→ WHAT THE TASK ASKS
Convert the records, from the first line through the line containing "The green corrugated metal town at center is located", inclusive, into a Markdown table with the columns n and Line, giving each line its own numbered row and leaving out blank lines.

→ Recorded data
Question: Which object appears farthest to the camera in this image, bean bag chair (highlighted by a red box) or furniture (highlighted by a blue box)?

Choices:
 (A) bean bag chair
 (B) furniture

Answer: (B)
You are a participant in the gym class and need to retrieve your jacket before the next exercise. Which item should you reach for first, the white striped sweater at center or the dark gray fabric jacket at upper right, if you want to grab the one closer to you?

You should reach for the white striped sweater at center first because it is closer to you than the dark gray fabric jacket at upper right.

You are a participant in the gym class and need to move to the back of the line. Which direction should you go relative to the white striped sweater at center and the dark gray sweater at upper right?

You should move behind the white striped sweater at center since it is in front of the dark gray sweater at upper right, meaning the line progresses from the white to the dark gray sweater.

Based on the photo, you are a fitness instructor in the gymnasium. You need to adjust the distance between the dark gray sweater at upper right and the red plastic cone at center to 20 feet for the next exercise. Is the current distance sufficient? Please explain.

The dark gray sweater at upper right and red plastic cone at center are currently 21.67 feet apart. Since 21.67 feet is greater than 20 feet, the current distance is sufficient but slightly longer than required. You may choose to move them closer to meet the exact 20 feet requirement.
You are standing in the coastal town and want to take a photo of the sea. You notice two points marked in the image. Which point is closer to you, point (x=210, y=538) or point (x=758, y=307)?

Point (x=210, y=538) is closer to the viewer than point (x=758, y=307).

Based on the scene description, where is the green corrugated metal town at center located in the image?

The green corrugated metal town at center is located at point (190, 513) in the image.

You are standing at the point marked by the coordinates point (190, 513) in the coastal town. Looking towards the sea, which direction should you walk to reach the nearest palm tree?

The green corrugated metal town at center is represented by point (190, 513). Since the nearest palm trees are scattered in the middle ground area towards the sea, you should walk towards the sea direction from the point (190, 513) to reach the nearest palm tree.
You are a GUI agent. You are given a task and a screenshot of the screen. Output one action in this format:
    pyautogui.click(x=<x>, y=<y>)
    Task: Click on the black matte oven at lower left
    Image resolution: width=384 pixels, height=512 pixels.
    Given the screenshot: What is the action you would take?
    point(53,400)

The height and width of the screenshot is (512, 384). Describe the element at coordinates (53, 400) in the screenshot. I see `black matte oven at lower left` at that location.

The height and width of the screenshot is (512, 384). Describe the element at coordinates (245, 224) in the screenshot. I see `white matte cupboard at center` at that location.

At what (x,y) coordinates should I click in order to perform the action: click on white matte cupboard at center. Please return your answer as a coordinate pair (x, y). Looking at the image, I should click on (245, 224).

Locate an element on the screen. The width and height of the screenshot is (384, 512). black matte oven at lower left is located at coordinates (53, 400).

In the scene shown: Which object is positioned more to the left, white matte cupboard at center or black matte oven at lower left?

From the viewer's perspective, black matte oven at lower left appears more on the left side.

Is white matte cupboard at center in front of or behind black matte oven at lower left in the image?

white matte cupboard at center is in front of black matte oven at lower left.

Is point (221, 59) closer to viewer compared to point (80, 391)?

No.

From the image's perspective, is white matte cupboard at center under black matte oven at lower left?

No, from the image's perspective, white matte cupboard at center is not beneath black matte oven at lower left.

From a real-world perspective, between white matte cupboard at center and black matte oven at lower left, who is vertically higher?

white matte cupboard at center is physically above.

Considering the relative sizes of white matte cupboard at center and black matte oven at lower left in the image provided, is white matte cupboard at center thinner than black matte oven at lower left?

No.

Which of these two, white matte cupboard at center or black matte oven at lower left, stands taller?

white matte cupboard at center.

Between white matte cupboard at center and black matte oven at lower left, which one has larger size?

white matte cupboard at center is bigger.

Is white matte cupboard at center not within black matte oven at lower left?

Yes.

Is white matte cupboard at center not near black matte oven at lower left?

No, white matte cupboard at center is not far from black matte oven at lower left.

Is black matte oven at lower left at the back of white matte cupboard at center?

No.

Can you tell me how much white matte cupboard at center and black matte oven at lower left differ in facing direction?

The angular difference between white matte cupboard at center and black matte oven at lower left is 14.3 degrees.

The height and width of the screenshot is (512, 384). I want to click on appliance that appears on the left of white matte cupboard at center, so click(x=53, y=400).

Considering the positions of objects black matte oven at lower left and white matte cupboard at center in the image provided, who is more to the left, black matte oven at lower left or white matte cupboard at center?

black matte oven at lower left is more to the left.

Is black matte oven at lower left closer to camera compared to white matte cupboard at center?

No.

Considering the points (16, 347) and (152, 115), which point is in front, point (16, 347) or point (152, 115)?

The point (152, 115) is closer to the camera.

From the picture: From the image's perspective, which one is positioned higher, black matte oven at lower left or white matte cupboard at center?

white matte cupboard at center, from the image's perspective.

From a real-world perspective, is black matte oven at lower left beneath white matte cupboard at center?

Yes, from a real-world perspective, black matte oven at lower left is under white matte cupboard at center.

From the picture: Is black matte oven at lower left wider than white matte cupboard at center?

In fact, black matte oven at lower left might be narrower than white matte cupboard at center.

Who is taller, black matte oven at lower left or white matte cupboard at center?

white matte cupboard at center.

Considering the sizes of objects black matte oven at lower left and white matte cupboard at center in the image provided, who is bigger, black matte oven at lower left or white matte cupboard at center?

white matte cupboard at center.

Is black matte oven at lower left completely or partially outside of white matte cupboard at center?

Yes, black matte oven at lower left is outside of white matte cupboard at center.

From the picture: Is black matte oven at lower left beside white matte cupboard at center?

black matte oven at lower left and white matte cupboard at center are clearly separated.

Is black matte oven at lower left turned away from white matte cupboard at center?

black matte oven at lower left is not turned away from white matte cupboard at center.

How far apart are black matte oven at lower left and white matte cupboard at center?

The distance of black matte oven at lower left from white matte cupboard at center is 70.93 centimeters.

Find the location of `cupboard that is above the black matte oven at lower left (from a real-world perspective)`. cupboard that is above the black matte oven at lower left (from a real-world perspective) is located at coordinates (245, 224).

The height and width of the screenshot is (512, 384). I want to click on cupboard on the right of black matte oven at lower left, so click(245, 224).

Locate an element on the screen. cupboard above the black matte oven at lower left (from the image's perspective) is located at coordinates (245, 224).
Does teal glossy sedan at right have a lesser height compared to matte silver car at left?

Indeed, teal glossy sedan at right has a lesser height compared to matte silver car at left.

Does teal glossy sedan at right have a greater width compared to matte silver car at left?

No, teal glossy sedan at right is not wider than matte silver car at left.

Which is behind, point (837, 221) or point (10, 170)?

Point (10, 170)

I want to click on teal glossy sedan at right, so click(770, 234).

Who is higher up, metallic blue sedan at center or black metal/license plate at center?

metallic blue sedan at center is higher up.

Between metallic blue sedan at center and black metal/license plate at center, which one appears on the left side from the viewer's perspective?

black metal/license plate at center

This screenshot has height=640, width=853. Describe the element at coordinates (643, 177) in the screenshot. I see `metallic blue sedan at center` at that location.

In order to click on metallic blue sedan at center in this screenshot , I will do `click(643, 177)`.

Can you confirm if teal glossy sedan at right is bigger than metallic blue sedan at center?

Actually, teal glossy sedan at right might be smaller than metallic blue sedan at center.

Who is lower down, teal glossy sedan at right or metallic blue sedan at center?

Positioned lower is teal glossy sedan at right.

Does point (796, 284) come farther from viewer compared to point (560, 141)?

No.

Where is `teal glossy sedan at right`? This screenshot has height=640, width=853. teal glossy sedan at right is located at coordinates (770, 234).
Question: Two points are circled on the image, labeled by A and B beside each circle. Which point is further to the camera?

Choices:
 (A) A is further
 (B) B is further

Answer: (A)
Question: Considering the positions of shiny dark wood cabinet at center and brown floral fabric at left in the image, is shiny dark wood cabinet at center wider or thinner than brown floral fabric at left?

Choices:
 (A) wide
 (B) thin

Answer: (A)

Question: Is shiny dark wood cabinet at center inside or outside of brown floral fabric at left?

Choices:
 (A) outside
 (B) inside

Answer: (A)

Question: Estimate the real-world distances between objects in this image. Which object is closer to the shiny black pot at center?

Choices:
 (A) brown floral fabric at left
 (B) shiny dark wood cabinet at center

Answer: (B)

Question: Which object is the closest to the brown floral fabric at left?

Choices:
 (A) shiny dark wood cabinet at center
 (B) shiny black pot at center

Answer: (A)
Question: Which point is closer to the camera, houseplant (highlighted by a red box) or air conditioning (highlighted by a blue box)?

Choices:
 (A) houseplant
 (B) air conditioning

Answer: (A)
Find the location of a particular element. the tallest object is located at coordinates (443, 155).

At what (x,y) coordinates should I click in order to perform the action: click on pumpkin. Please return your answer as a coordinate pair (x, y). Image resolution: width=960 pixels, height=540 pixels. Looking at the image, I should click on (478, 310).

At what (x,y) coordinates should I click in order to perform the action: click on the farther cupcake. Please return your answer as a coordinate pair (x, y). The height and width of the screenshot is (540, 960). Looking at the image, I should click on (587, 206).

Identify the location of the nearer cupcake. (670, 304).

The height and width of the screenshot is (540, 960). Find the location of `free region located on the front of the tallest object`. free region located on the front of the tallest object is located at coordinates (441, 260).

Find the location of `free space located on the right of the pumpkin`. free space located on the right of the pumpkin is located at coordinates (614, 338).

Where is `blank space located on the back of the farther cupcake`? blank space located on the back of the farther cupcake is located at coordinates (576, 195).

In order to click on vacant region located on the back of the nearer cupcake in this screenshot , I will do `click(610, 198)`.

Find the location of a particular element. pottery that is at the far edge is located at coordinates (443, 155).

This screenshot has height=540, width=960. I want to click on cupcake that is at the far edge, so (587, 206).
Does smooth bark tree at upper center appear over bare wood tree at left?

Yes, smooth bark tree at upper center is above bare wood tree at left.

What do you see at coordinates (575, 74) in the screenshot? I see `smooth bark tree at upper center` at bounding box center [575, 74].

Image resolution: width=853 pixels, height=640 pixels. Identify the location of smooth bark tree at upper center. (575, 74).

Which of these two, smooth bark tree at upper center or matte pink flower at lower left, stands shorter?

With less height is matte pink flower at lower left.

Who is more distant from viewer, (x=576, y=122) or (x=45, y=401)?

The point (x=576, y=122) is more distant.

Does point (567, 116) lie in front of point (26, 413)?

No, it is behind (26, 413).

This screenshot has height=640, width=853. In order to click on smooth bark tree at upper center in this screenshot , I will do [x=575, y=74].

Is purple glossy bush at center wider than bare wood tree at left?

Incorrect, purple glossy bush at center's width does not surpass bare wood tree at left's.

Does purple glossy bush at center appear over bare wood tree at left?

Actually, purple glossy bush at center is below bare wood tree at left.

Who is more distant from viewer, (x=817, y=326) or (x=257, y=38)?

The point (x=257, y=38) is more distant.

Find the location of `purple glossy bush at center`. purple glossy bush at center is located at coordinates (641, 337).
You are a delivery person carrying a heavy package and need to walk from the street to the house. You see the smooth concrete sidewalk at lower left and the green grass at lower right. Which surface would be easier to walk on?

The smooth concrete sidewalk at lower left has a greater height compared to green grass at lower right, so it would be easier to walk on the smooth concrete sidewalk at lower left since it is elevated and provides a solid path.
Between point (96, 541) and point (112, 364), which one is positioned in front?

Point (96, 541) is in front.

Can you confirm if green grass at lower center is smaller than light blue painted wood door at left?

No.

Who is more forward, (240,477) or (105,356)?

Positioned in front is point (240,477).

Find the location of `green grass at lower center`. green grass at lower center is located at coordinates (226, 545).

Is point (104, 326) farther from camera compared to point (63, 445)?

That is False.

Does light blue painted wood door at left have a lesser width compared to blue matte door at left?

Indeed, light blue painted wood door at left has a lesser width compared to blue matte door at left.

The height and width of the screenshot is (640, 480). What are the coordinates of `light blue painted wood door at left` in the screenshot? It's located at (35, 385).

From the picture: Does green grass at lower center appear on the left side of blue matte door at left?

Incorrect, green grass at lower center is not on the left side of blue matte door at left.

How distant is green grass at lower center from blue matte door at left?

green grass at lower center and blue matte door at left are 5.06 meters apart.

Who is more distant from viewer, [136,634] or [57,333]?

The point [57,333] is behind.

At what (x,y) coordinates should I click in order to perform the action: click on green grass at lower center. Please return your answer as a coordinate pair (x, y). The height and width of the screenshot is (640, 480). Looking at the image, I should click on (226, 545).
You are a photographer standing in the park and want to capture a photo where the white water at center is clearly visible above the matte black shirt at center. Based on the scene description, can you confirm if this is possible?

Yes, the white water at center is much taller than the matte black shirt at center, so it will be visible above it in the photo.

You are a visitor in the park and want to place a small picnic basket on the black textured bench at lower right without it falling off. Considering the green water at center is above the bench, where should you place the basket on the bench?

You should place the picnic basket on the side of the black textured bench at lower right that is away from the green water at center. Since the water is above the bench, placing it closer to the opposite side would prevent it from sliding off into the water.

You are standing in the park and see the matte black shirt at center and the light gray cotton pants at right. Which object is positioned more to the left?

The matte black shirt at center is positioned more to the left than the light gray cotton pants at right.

→ TASK ANSWER
| n | Line |
|---|---|
| 1 | Question: Which object appears farthest to the camera in this image, bean bag chair (highlighted by a red box) or furniture (highlighted by a blue box)? |
| 2 | Choices: |
| 3 |  (A) bean bag chair |
| 4 |  (B) furniture |
| 5 | Answer: (B) |
| 6 | You are a participant in the gym class and need to retrieve your jacket before the next exercise. Which item should you reach for first, the white striped sweater at center or the dark gray fabric jacket at upper right, if you want to grab the one closer to you? |
| 7 | You should reach for the white striped sweater at center first because it is closer to you than the dark gray fabric jacket at upper right. |
| 8 | You are a participant in the gym class and need to move to the back of the line. Which direction should you go relative to the white striped sweater at center and the dark gray sweater at upper right? |
| 9 | You should move behind the white striped sweater at center since it is in front of the dark gray sweater at upper right, meaning the line progresses from the white to the dark gray sweater. |
| 10 | Based on the photo, you are a fitness instructor in the gymnasium. You need to adjust the distance between the dark gray sweater at upper right and the red plastic cone at center to 20 feet for the next exercise. Is the current distance sufficient? Please explain. |
| 11 | The dark gray sweater at upper right and red plastic cone at center are currently 21.67 feet apart. Since 21.67 feet is greater than 20 feet, the current distance is sufficient but slightly longer than required. You may choose to move them closer to meet the exact 20 feet requirement. |
| 12 | You are standing in the coastal town and want to take a photo of the sea. You notice two points marked in the image. Which point is closer to you, point (x=210, y=538) or point (x=758, y=307)? |
| 13 | Point (x=210, y=538) is closer to the viewer than point (x=758, y=307). |
| 14 | Based on the scene description, where is the green corrugated metal town at center located in the image? |
| 15 | The green corrugated metal town at center is located at point (190, 513) in the image. |